Only the pictures stay out; please return all the entries below exactly as written.

Input material:
▬▬▬▬▬▬▬▬▬▬
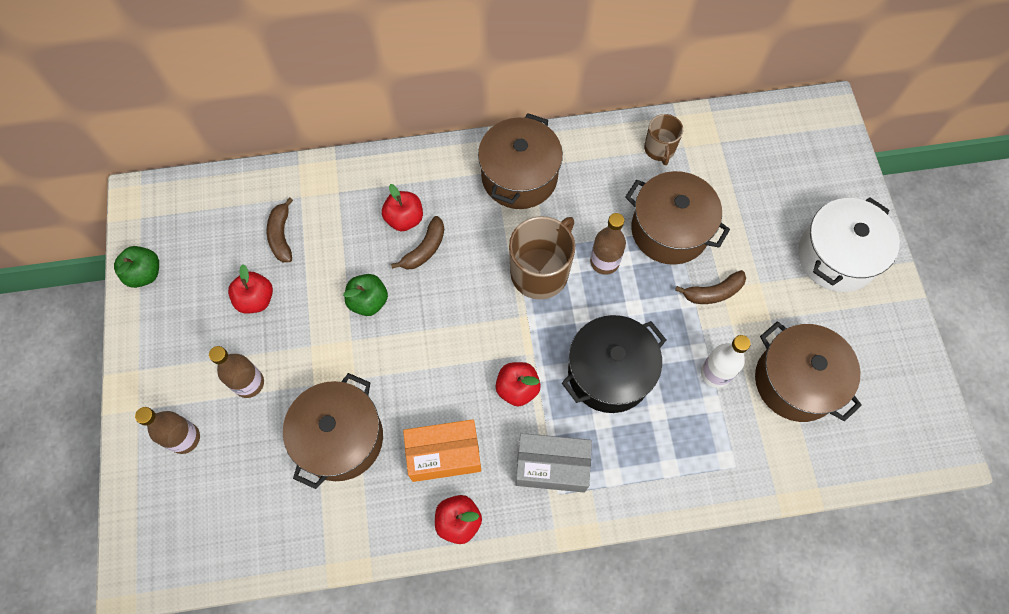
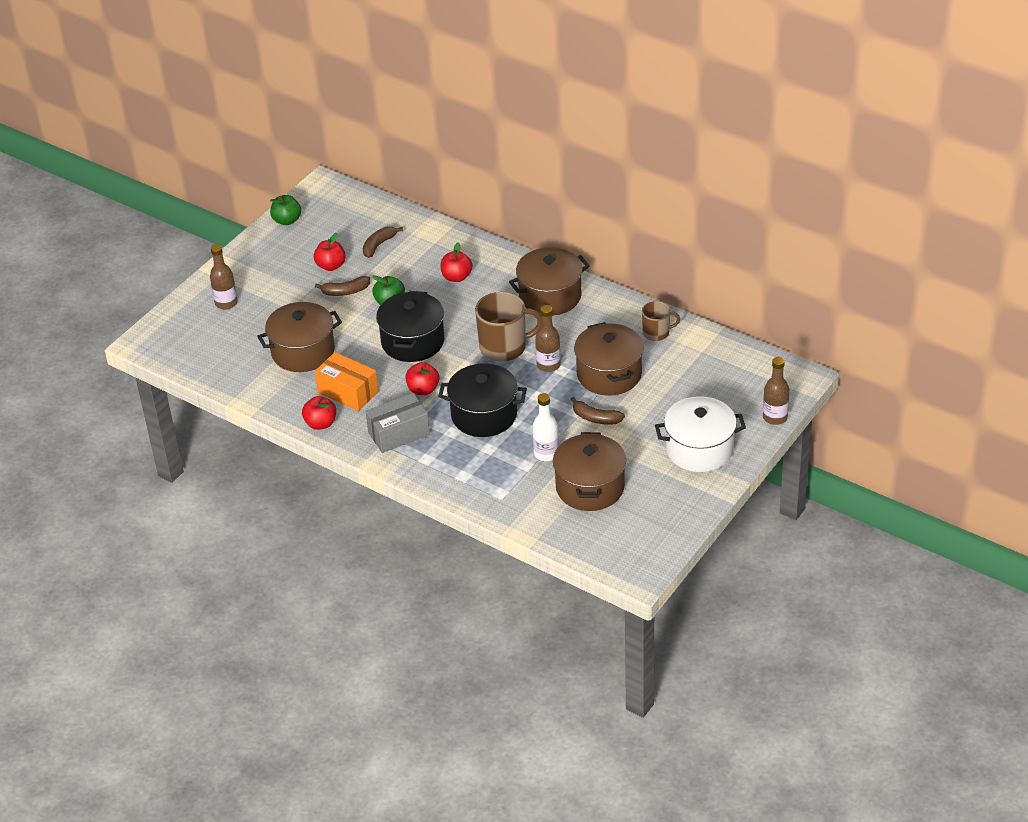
camera: 45 degrees right, 25 degrees down
(249, 383) = (284, 300): brown bottle -> brown bottle (775, 417)
(424, 249) = (450, 297): brown banana -> brown banana (345, 291)
(443, 334) = (413, 341): none -> black pot
(552, 466) = (399, 433): grey box -> grey box turned 75 degrees counterclockwise
(659, 149) = (656, 333): brown mug -> brown mug turned 135 degrees counterclockwise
▬▬▬▬▬▬▬▬▬▬
Expected output:
camera: 45 degrees right, 25 degrees down
(249, 383) = (284, 300): brown bottle -> brown bottle (775, 417)
(424, 249) = (450, 297): brown banana -> brown banana (345, 291)
(443, 334) = (413, 341): none -> black pot
(552, 466) = (399, 433): grey box -> grey box turned 75 degrees counterclockwise
(659, 149) = (656, 333): brown mug -> brown mug turned 135 degrees counterclockwise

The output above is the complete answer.